## [Available data]

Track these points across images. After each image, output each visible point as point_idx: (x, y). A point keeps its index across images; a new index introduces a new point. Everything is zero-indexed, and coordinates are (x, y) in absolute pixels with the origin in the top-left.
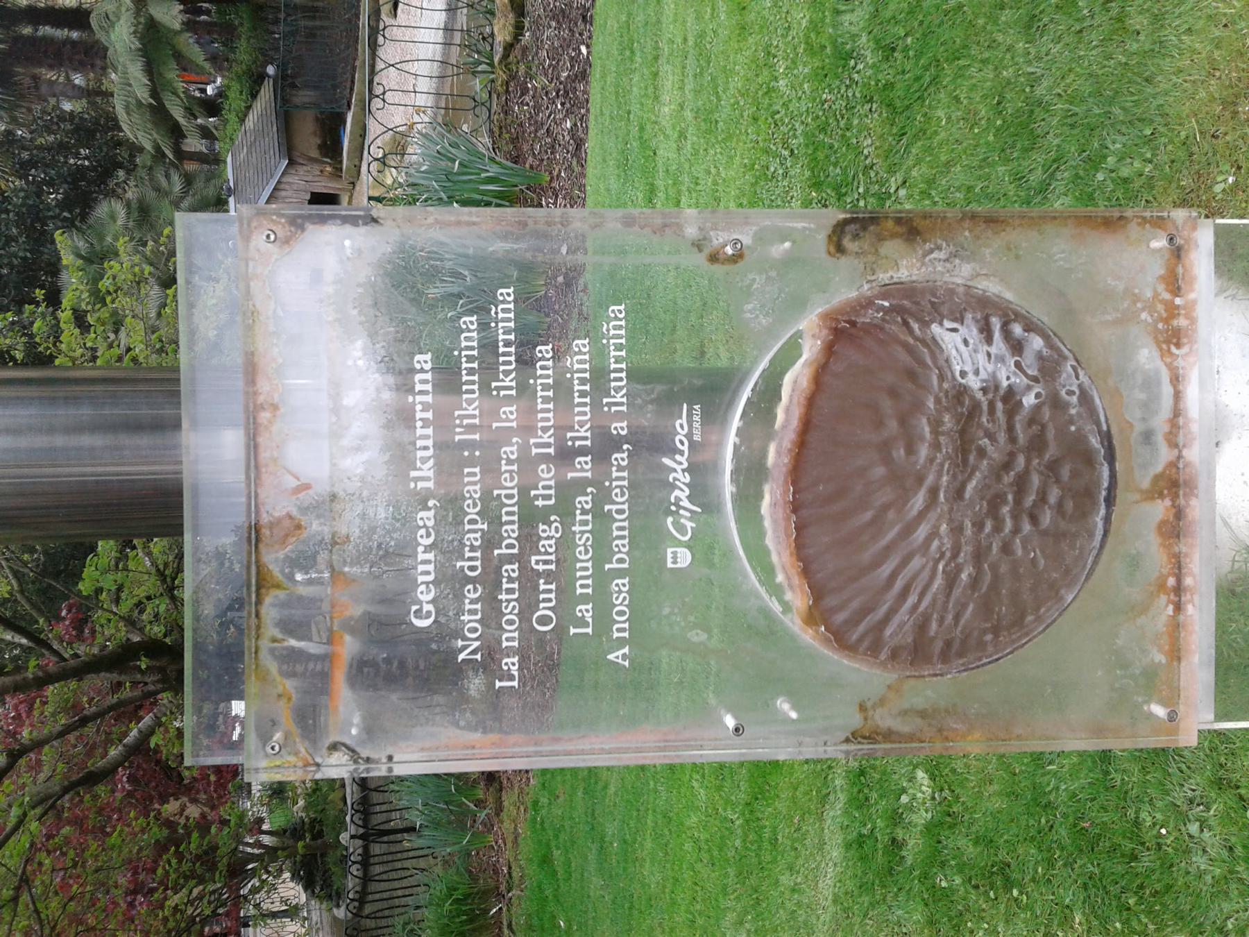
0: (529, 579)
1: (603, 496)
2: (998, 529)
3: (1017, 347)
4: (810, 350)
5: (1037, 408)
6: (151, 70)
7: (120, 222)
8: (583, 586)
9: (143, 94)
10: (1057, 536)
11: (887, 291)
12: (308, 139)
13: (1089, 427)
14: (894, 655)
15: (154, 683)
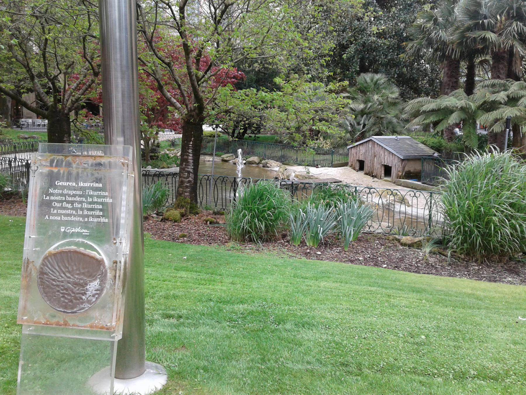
0: (62, 202)
1: (75, 216)
2: (62, 290)
3: (94, 296)
4: (98, 256)
5: (82, 299)
6: (433, 111)
7: (390, 95)
8: (60, 211)
9: (424, 108)
10: (59, 301)
11: (106, 271)
12: (412, 167)
13: (78, 309)
14: (42, 268)
15: (190, 107)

## [Given exercise]
Recast the whole listing above as a Markdown table with the columns "Row" and "Line," numbering each line in order. Skip blank lines and leave the pictures out.

## [Task answer]
| Row | Line |
|---|---|
| 1 | Track these points across images. After each image, output each visible point as point_idx: (x, y). A point keeps its index across images; a new index introduces a new point. Everything is zero-indexed, and coordinates are (x, y) in absolute pixels with the origin in the top-left. |
| 2 | 0: (529, 579) |
| 3 | 1: (603, 496) |
| 4 | 2: (998, 529) |
| 5 | 3: (1017, 347) |
| 6 | 4: (810, 350) |
| 7 | 5: (1037, 408) |
| 8 | 6: (151, 70) |
| 9 | 7: (120, 222) |
| 10 | 8: (583, 586) |
| 11 | 9: (143, 94) |
| 12 | 10: (1057, 536) |
| 13 | 11: (887, 291) |
| 14 | 12: (308, 139) |
| 15 | 13: (1089, 427) |
| 16 | 14: (894, 655) |
| 17 | 15: (154, 683) |
| 18 | 0: (62, 202) |
| 19 | 1: (75, 216) |
| 20 | 2: (62, 290) |
| 21 | 3: (94, 296) |
| 22 | 4: (98, 256) |
| 23 | 5: (82, 299) |
| 24 | 6: (433, 111) |
| 25 | 7: (390, 95) |
| 26 | 8: (60, 211) |
| 27 | 9: (424, 108) |
| 28 | 10: (59, 301) |
| 29 | 11: (106, 271) |
| 30 | 12: (412, 167) |
| 31 | 13: (78, 309) |
| 32 | 14: (42, 268) |
| 33 | 15: (190, 107) |